What is needed: Each line below that contains "from" should be counted; give the total alone.

(Input records Opens)

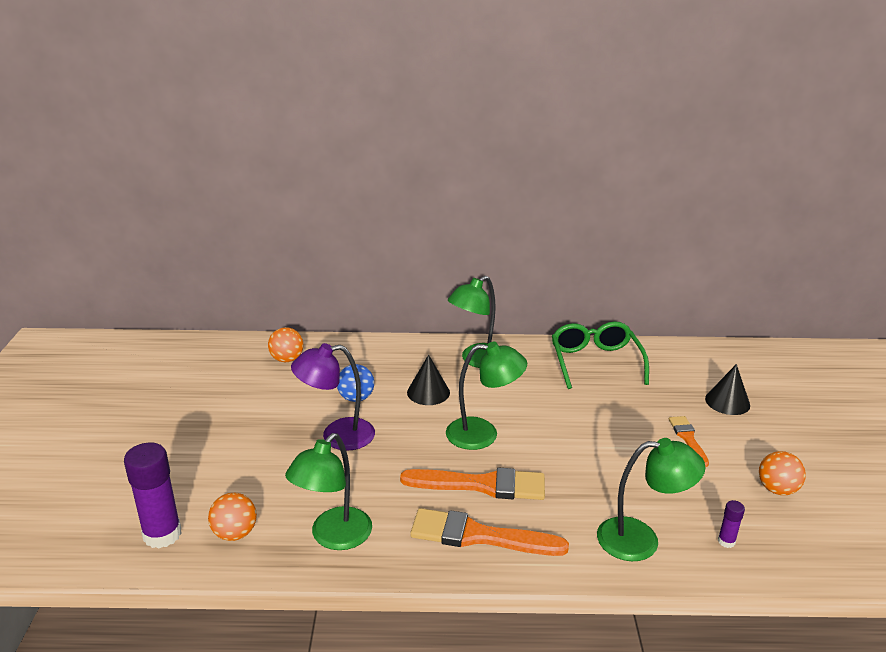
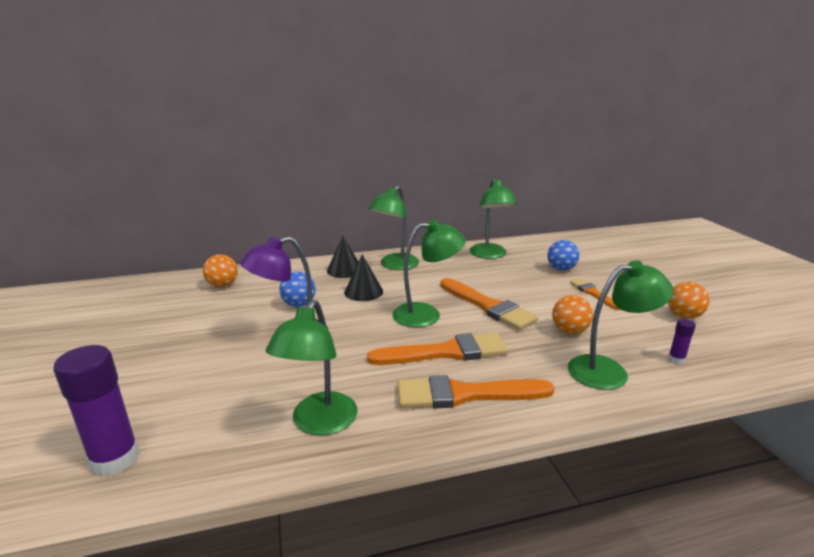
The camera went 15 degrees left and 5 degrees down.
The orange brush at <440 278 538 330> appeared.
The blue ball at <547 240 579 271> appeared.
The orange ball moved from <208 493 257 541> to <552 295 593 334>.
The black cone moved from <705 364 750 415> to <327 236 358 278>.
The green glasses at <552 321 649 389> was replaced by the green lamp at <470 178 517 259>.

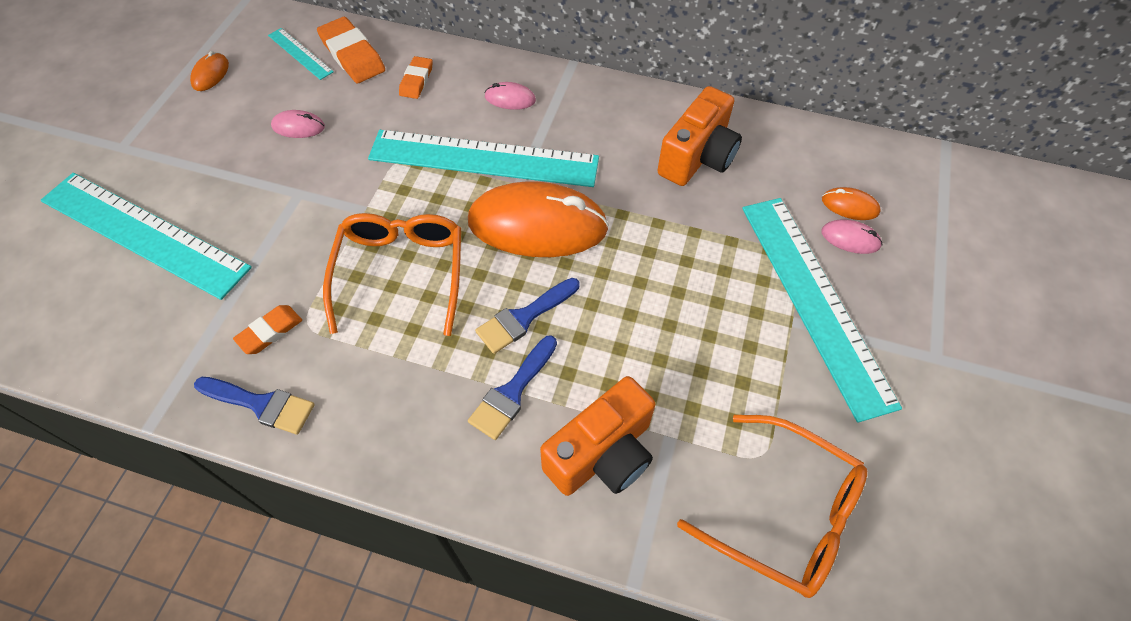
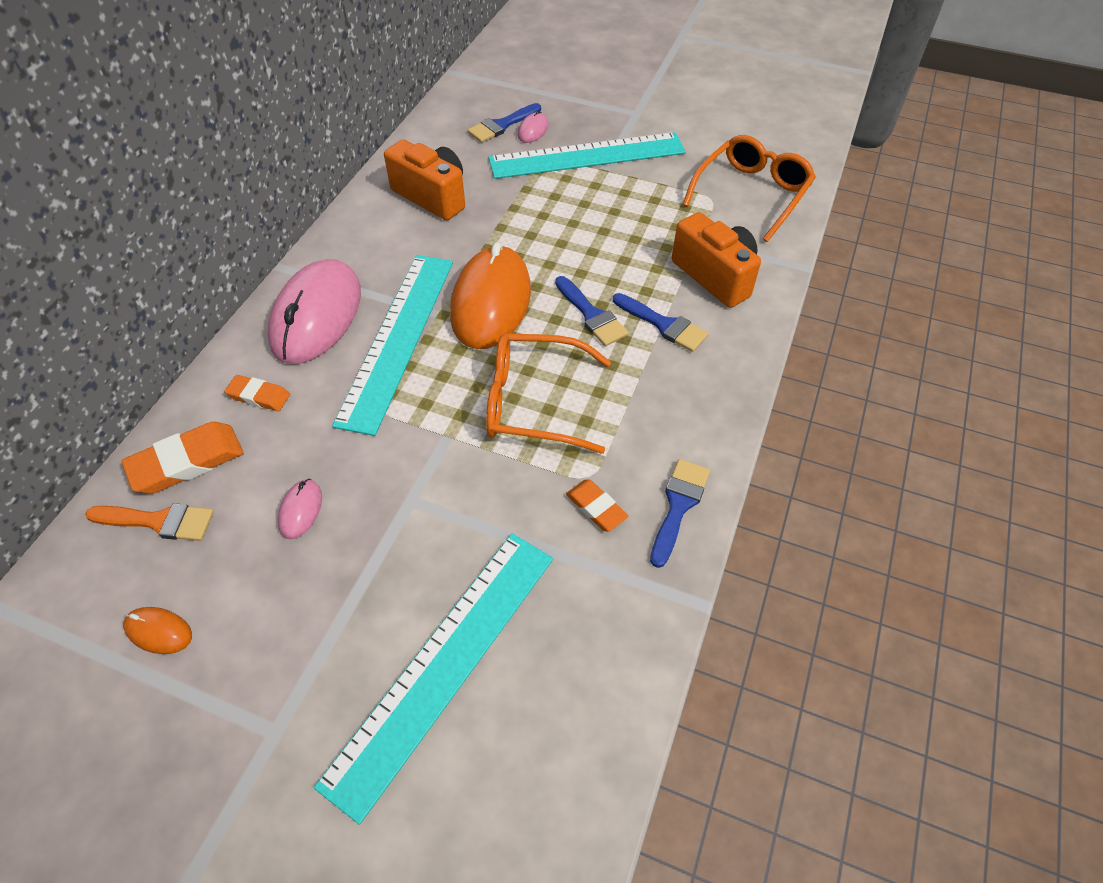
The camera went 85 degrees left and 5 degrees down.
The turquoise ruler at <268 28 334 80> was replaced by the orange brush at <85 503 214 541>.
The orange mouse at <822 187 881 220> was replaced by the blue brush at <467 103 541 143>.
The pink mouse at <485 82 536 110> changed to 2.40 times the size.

(Input records Closes)

Response to this exercise: 2